Data items
═══
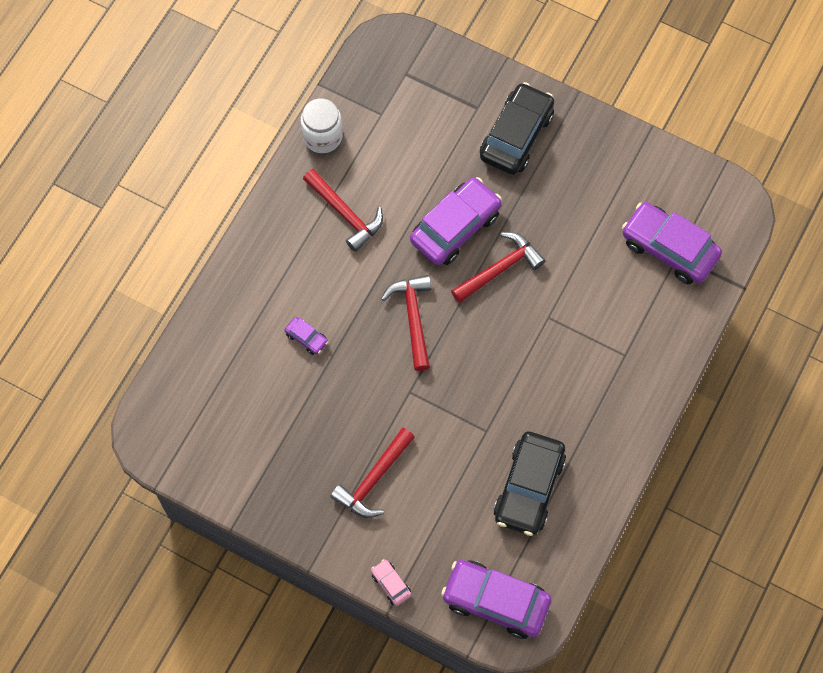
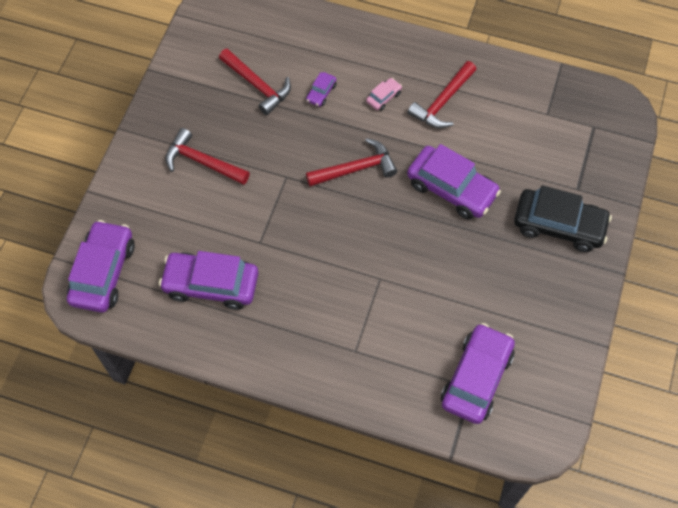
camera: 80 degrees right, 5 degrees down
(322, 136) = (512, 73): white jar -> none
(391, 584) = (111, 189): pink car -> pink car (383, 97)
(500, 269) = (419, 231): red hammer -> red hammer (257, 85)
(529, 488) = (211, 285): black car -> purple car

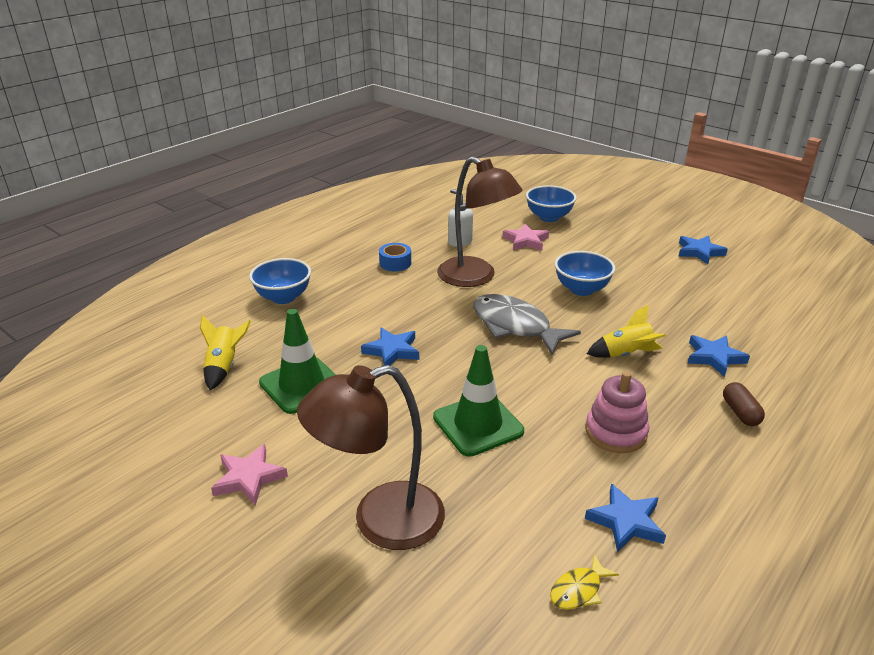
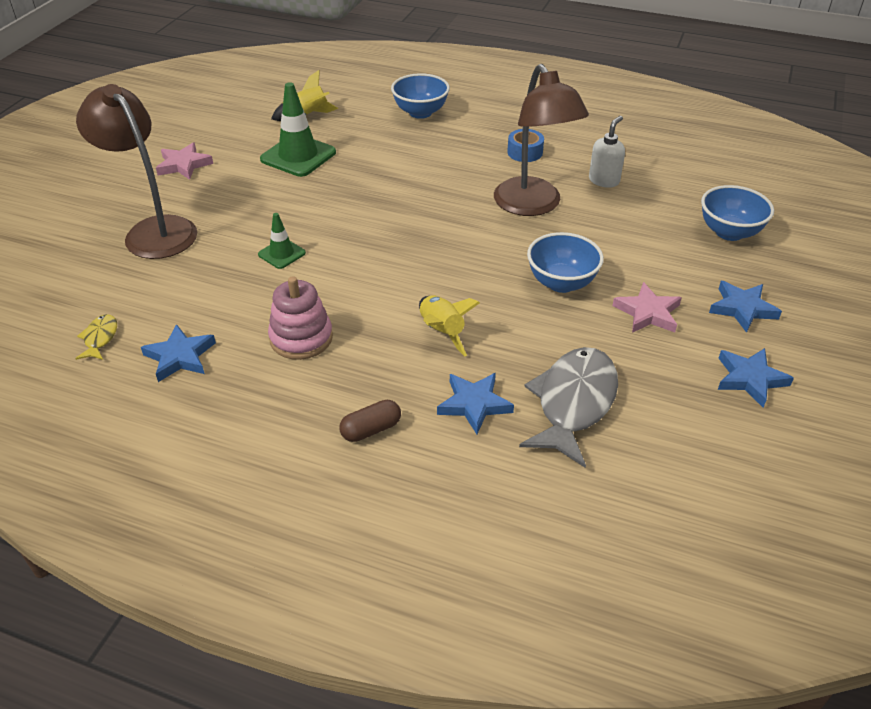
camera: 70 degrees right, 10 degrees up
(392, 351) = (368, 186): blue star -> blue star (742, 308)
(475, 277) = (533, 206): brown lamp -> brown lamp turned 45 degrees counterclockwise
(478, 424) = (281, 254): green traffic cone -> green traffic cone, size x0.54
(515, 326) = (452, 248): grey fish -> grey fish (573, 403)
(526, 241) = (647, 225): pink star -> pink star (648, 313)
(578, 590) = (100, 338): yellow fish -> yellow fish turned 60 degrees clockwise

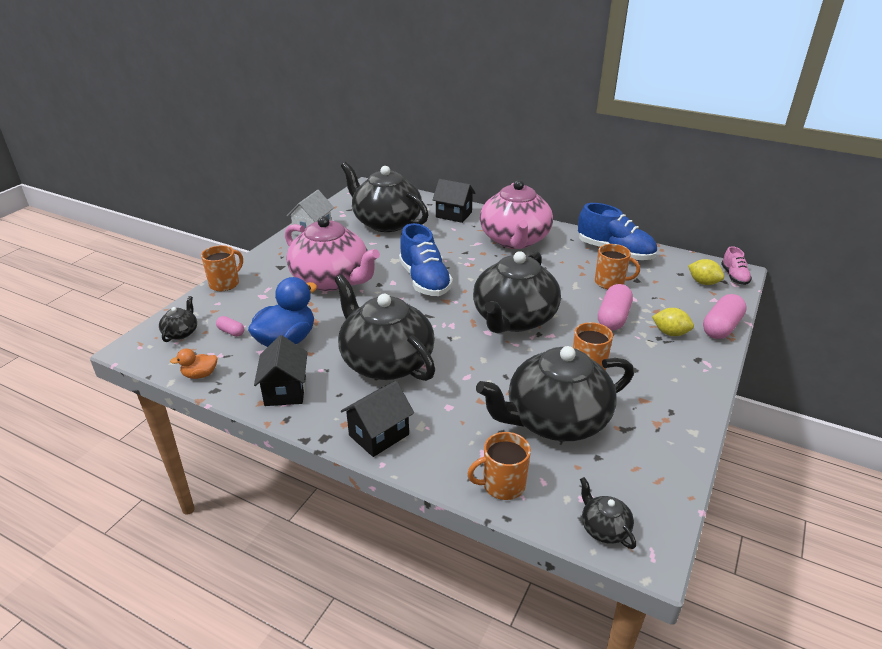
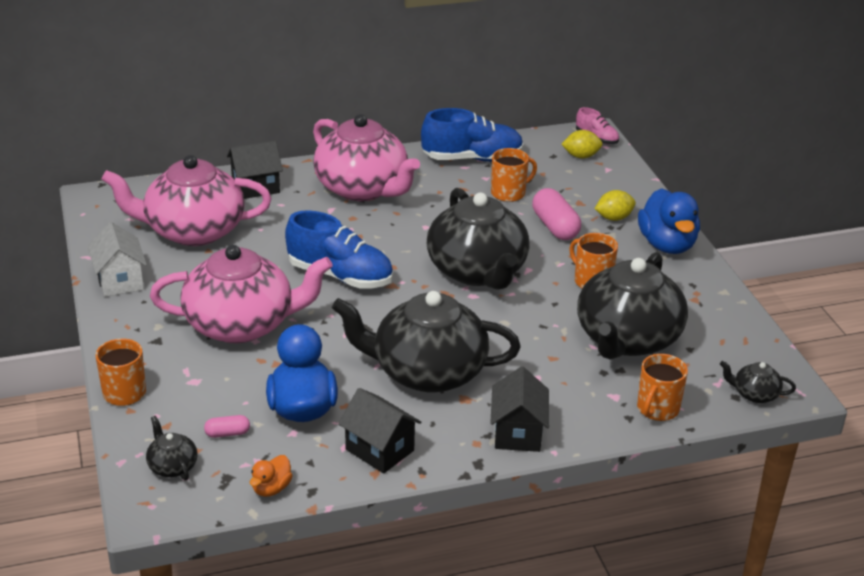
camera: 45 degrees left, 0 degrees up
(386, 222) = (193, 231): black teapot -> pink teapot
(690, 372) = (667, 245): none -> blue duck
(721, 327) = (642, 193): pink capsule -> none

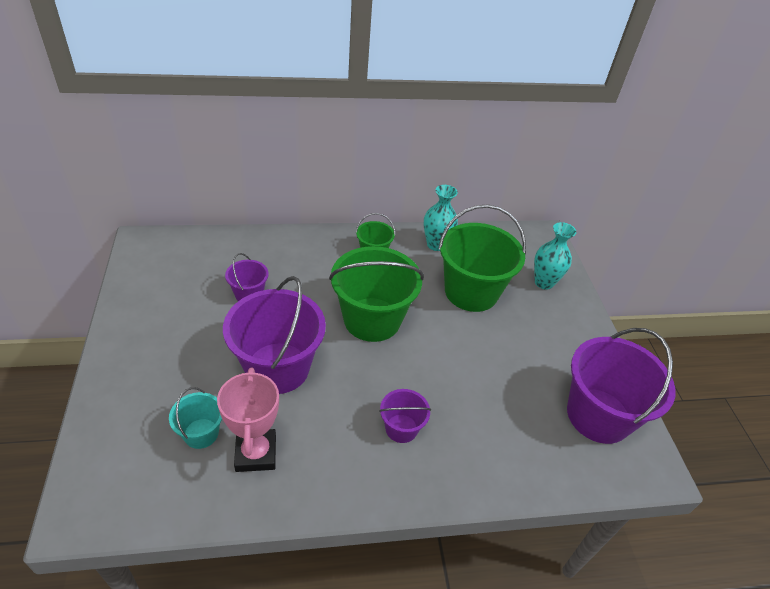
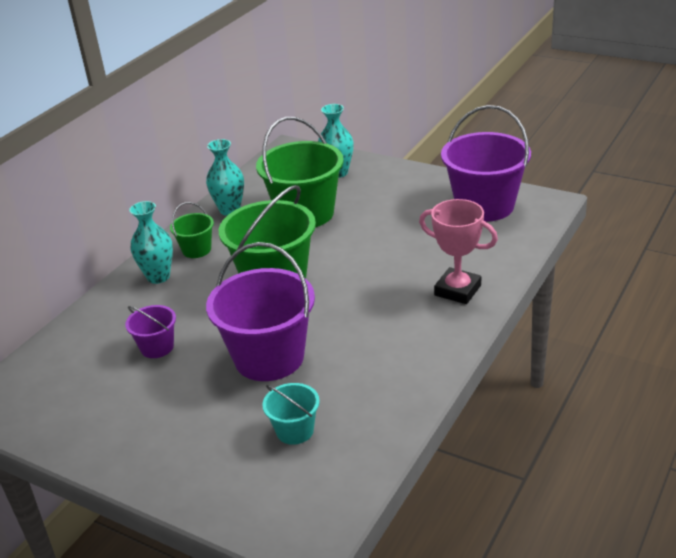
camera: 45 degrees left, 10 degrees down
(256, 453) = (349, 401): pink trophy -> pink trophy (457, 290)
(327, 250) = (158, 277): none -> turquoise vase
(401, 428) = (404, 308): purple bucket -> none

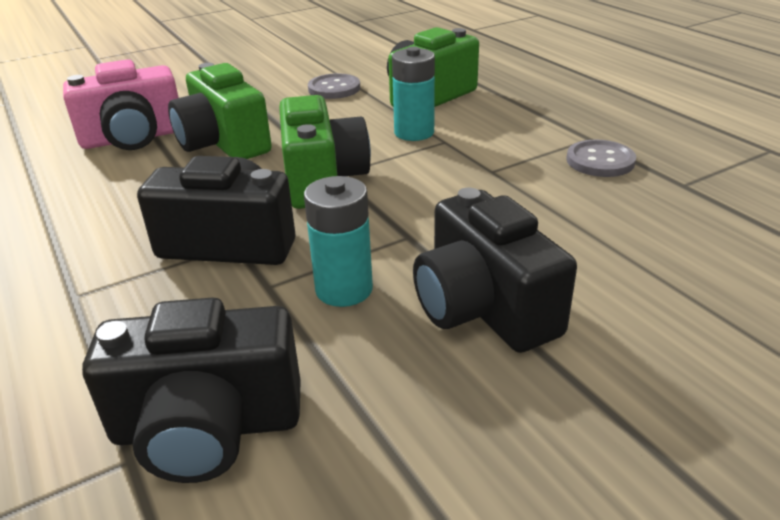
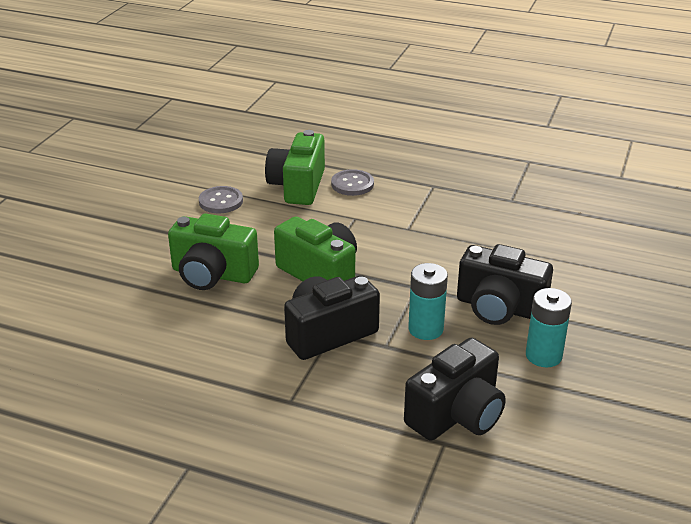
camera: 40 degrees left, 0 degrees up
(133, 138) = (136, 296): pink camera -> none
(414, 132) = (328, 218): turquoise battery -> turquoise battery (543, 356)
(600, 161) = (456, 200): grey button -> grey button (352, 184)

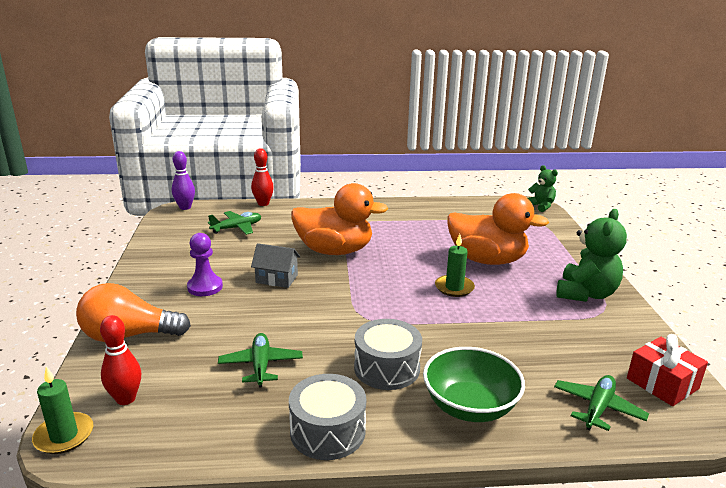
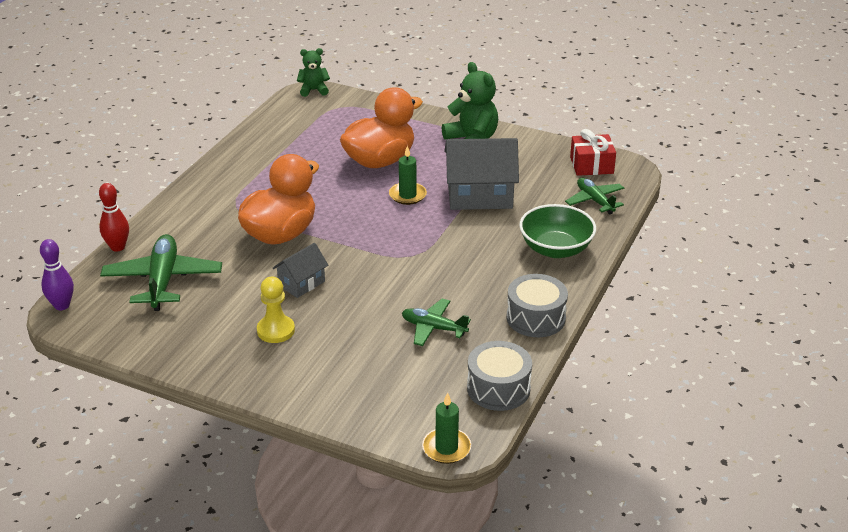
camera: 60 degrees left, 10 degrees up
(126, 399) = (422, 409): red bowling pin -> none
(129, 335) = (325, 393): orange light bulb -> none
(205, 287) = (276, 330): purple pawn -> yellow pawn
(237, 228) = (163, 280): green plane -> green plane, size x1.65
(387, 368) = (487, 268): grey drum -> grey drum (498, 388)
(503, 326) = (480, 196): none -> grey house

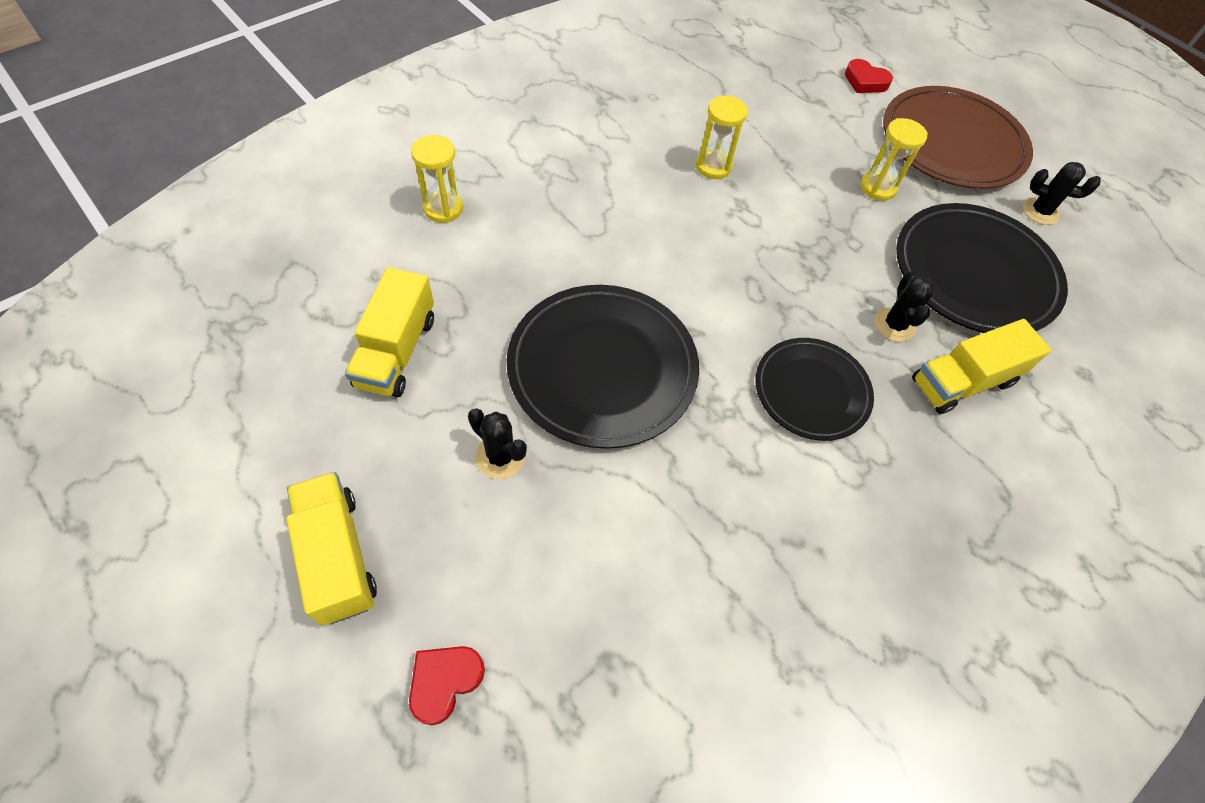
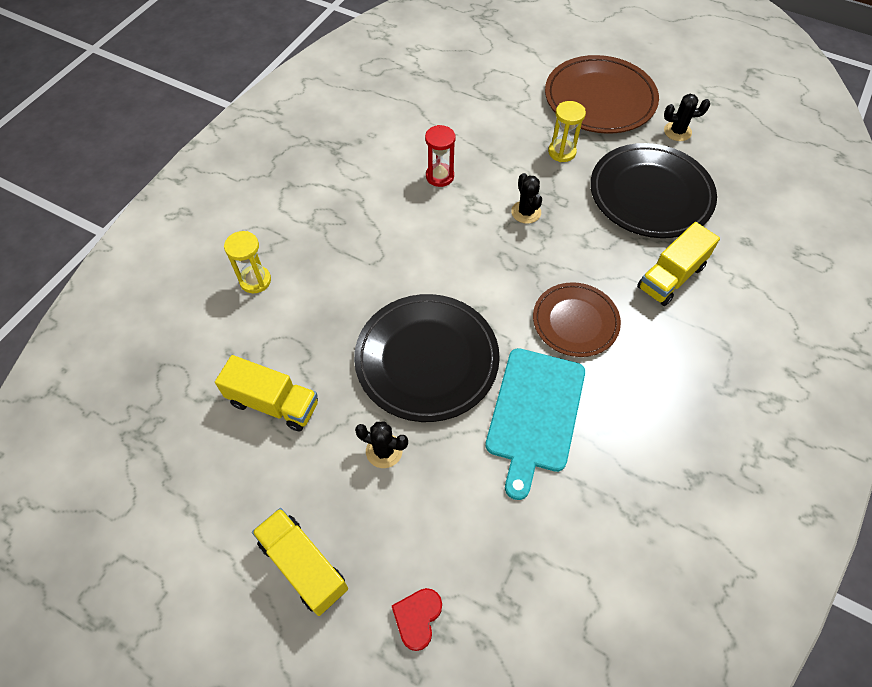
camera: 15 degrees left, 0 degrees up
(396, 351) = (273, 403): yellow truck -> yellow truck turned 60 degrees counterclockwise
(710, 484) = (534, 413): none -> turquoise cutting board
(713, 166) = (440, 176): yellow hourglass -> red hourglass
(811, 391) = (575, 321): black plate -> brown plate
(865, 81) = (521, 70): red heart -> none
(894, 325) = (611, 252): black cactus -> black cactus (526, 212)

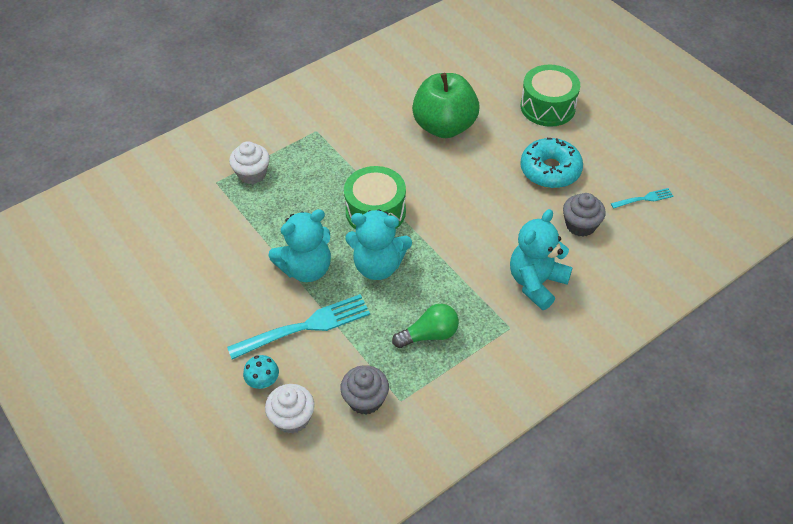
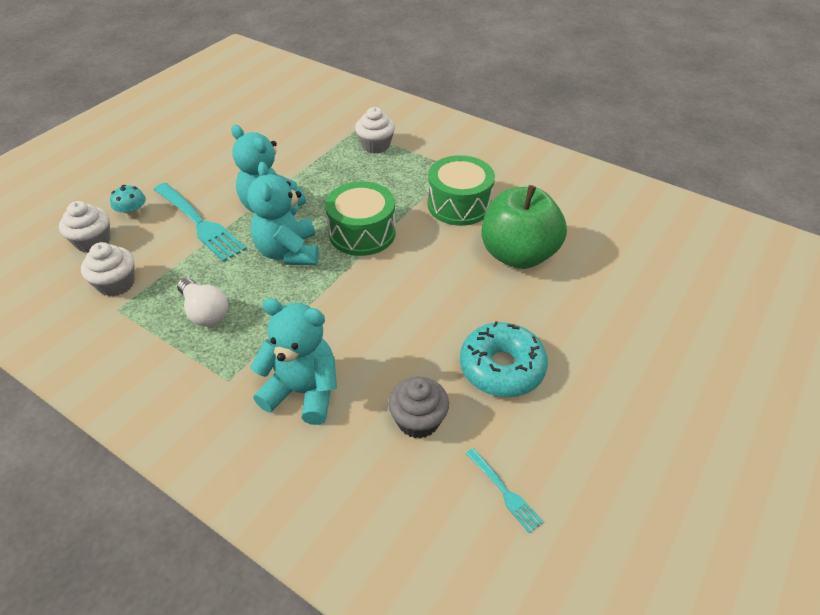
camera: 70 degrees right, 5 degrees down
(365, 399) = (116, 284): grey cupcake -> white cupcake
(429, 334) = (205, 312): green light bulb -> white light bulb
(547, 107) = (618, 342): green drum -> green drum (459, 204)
═══
Task objective: Each line of the entries where the string "green" occurs should be shown.

Result:
(478, 424) = (281, 254): green traffic cone -> green traffic cone, size x0.54
(237, 228) = (163, 280): green plane -> green plane, size x1.65
(429, 334) = (205, 312): green light bulb -> white light bulb
(547, 107) = (618, 342): green drum -> green drum (459, 204)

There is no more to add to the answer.